● What you are asked to do: Copy out each line containing "Show" from the entries below.

[Records from a collection]
((
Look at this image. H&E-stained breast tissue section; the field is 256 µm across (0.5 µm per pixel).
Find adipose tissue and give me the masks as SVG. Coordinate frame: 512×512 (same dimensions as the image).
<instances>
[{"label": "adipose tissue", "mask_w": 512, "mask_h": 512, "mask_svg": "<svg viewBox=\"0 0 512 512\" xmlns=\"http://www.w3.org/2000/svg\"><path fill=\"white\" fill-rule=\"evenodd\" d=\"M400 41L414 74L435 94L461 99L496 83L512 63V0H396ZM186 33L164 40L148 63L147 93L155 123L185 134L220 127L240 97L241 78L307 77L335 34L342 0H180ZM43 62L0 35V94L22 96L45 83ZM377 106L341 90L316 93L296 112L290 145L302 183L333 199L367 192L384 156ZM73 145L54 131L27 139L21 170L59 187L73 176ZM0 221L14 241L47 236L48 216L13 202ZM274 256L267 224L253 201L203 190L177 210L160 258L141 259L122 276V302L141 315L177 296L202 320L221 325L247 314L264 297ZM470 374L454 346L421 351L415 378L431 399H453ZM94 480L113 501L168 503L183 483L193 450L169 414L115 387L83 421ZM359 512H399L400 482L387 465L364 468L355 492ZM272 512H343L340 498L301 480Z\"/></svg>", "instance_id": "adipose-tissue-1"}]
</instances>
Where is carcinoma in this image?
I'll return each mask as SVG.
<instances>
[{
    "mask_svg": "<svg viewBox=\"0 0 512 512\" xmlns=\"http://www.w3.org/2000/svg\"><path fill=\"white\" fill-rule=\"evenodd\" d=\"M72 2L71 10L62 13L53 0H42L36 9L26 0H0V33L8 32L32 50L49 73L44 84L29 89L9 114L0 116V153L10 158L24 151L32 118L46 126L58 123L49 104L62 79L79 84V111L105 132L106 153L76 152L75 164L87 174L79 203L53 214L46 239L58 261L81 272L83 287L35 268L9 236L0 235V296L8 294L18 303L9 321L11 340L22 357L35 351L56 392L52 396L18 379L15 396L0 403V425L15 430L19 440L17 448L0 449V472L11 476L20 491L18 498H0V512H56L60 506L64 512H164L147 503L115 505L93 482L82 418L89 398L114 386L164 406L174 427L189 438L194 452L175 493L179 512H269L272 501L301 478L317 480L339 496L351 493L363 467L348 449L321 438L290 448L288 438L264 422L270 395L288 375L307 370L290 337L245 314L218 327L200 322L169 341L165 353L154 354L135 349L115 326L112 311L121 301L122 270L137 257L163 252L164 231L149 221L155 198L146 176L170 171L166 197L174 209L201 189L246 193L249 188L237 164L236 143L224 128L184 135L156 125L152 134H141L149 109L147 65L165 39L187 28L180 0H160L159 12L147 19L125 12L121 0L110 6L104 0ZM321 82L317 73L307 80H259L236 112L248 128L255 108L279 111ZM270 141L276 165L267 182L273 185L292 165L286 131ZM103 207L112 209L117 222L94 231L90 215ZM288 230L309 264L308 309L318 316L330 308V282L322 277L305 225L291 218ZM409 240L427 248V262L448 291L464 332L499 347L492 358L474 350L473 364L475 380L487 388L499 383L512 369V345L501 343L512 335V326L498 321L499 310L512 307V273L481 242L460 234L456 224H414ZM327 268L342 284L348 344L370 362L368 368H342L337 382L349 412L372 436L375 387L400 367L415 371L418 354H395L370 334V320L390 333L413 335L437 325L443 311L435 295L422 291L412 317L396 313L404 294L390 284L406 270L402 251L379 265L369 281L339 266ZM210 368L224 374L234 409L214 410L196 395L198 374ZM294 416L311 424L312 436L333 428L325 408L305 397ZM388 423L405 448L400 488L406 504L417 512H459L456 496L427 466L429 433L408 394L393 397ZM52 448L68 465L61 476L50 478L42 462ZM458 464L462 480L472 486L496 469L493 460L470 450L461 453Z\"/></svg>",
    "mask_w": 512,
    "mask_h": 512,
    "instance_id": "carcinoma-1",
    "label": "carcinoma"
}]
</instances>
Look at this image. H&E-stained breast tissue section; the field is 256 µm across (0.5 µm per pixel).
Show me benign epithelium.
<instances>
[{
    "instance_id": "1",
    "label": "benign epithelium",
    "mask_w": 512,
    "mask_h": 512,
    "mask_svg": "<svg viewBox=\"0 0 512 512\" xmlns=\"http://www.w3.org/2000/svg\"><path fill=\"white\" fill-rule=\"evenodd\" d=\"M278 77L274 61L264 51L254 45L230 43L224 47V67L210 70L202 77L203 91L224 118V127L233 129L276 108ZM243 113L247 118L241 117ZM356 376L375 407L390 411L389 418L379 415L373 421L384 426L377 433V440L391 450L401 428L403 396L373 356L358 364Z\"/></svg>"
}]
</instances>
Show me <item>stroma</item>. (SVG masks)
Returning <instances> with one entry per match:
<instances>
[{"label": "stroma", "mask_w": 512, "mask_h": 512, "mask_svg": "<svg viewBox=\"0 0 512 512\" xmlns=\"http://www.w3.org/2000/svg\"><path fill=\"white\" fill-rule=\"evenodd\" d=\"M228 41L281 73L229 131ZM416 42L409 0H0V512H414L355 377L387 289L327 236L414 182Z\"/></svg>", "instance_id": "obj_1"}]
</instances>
))
● Finished task:
Show me benign epithelium.
Show me <item>stroma</item>. (SVG masks)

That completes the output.